Record excerpts Block Start
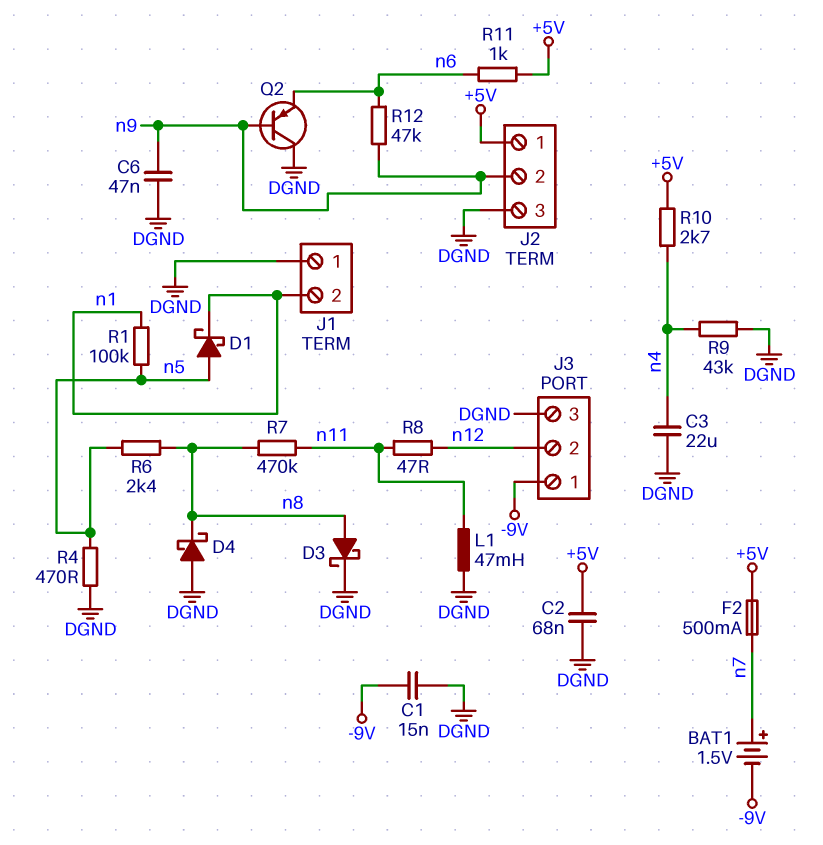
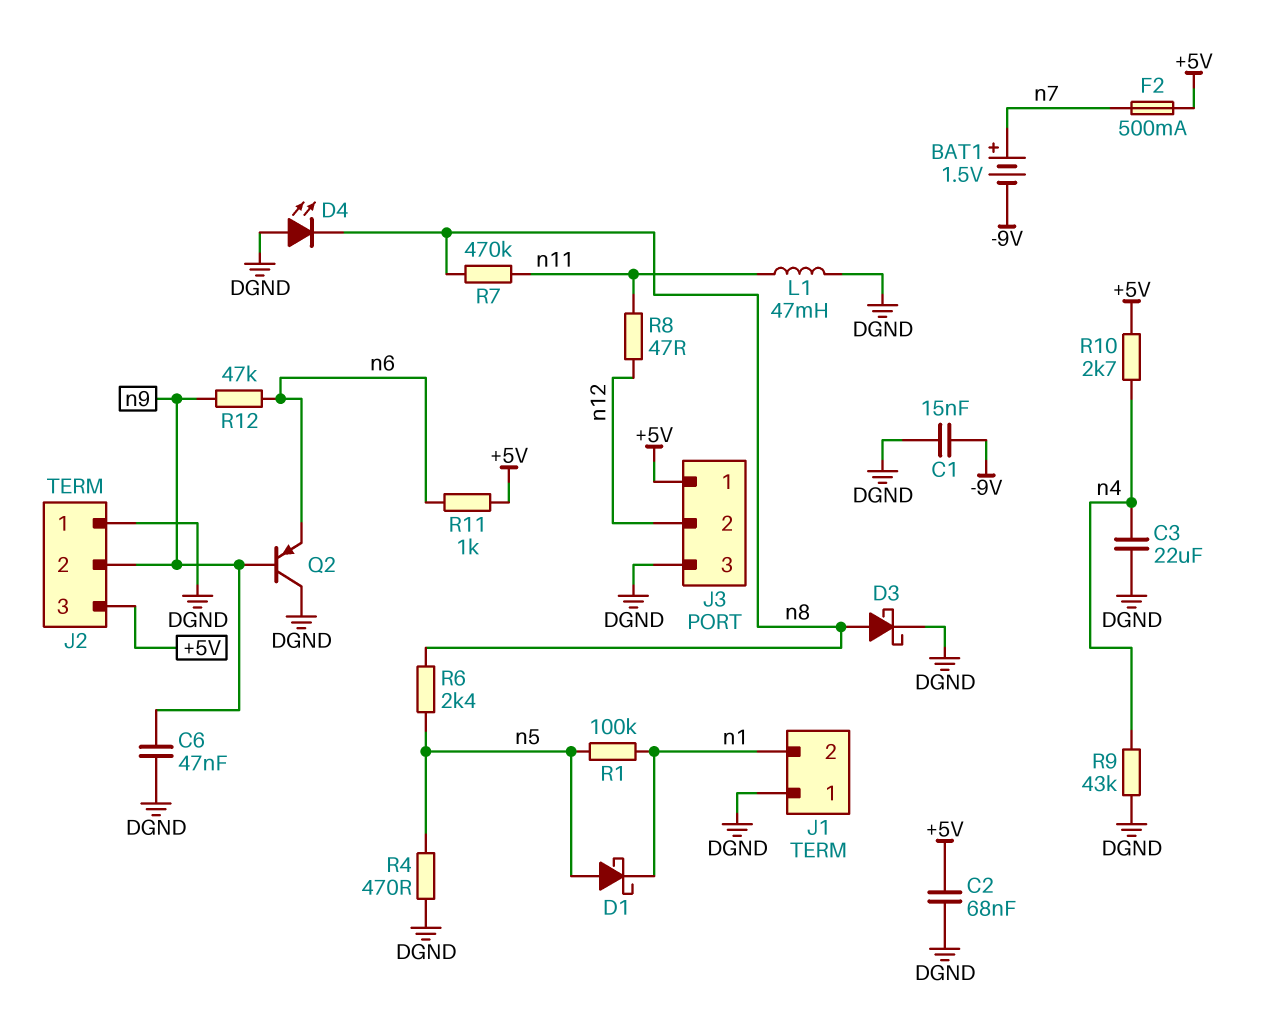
D4: schottky (A DGND, K n8) -> LED (A DGND, K n8)
J2 pin 1: +5V -> DGND
J2 pin 3: DGND -> +5V
J3 pin 1: -9V -> +5V

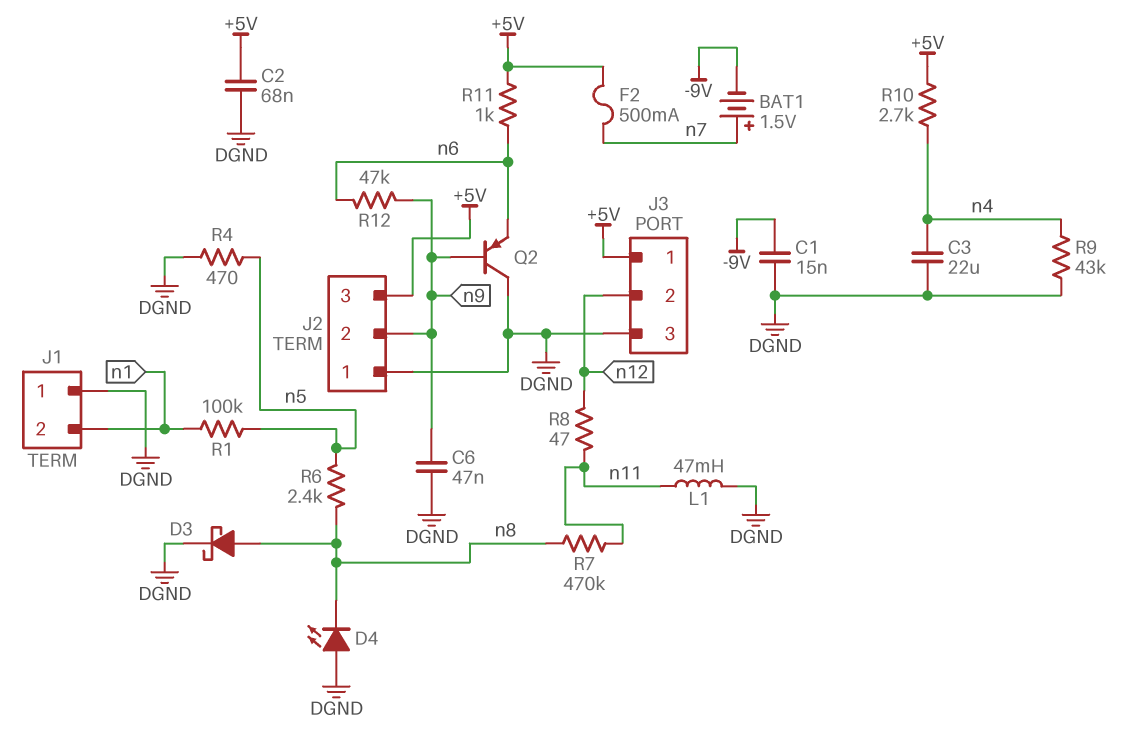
D1: schottky (A n5, K n1) -> none

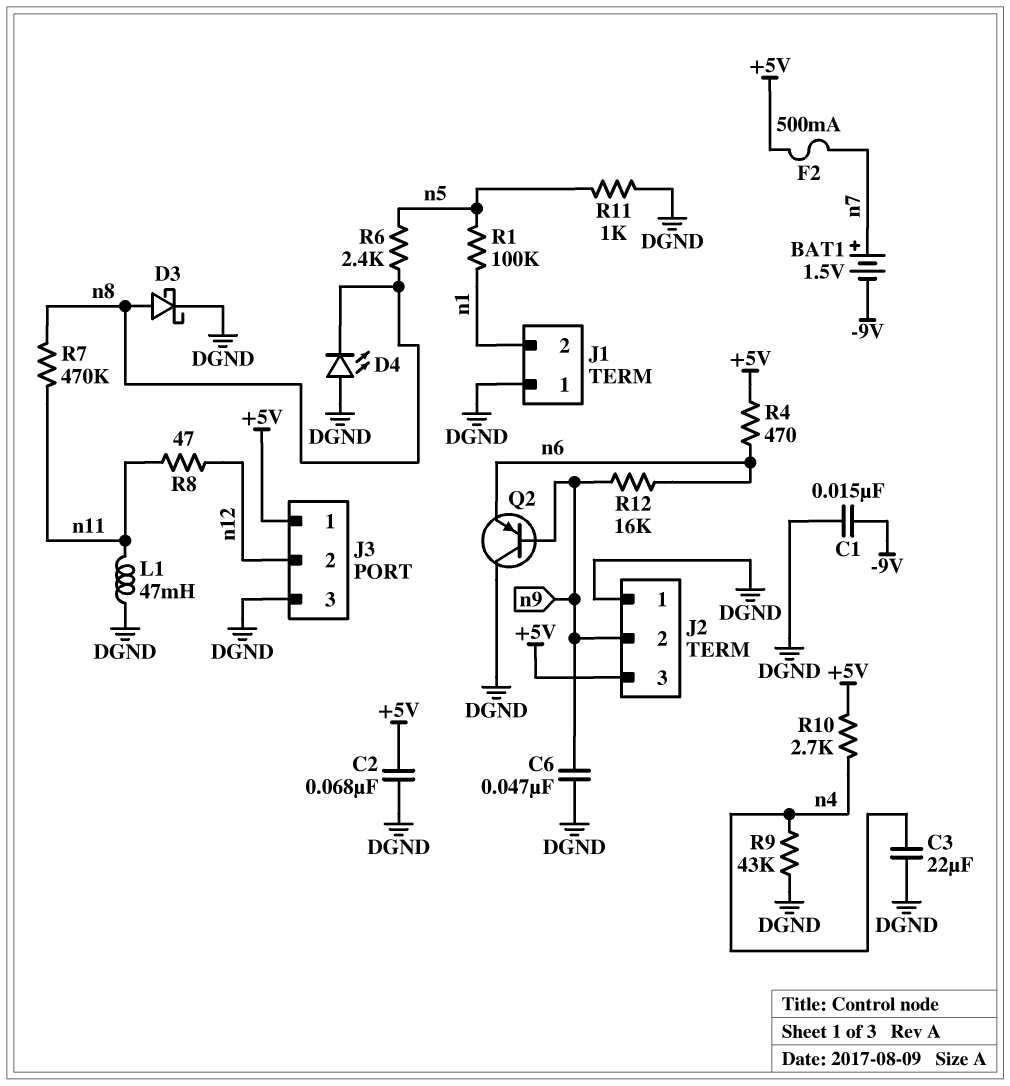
R4: 470 (DGND, n5) -> 470 (+5V, n6)
R11: 1k (+5V, n6) -> 1k (DGND, n5)
R12: 47k (n6, n9) -> 16k (n6, n9)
Record excerpts Block End
Exercise
Only the count, no other text: how many lines in the listing above hold "schottky"?

Answer to this problem
2